EXERCISE OBJECTIVE:
What you return should match every record exactly, with the images removed.

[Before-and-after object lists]
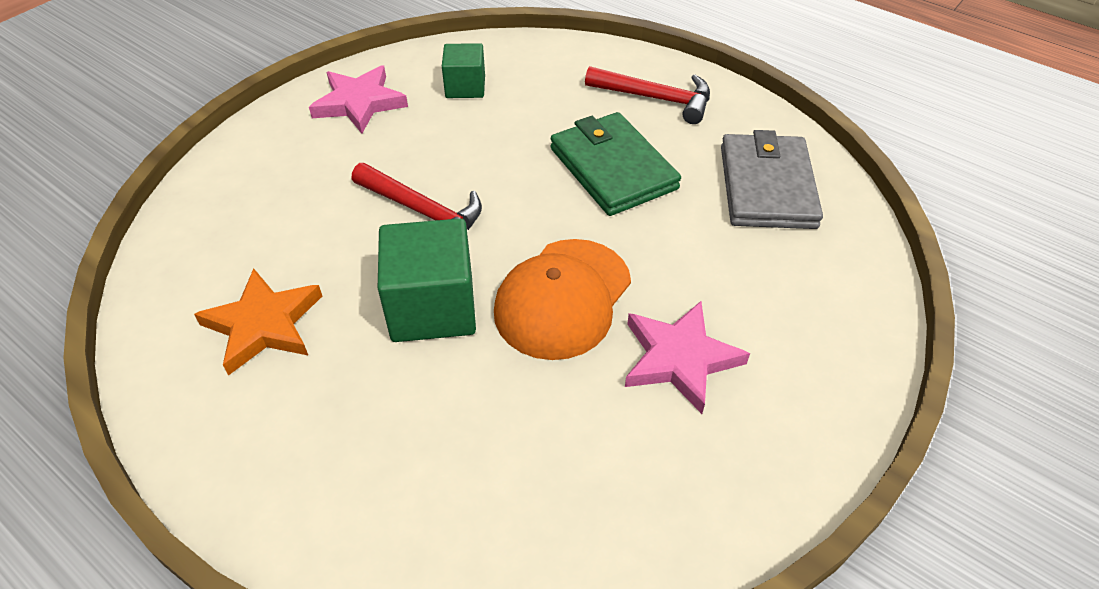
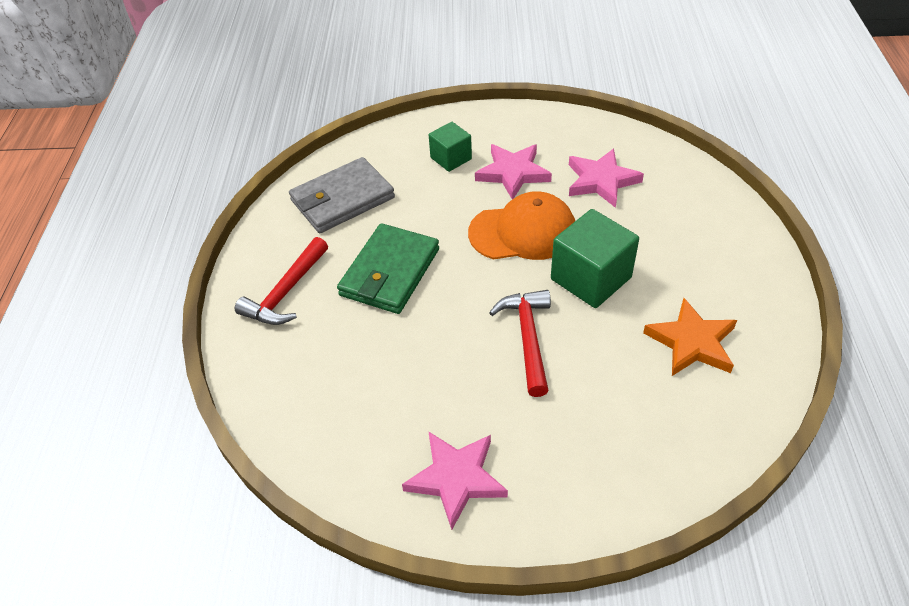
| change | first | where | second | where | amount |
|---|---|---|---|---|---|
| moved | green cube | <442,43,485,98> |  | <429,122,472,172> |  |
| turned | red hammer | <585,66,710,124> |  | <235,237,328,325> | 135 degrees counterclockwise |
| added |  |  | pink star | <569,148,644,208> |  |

WRITTEN RESPONSE:
| change | first | where | second | where | amount |
|---|---|---|---|---|---|
| moved | green cube | <442,43,485,98> |  | <429,122,472,172> |  |
| turned | red hammer | <585,66,710,124> |  | <235,237,328,325> | 135 degrees counterclockwise |
| added |  |  | pink star | <569,148,644,208> |  |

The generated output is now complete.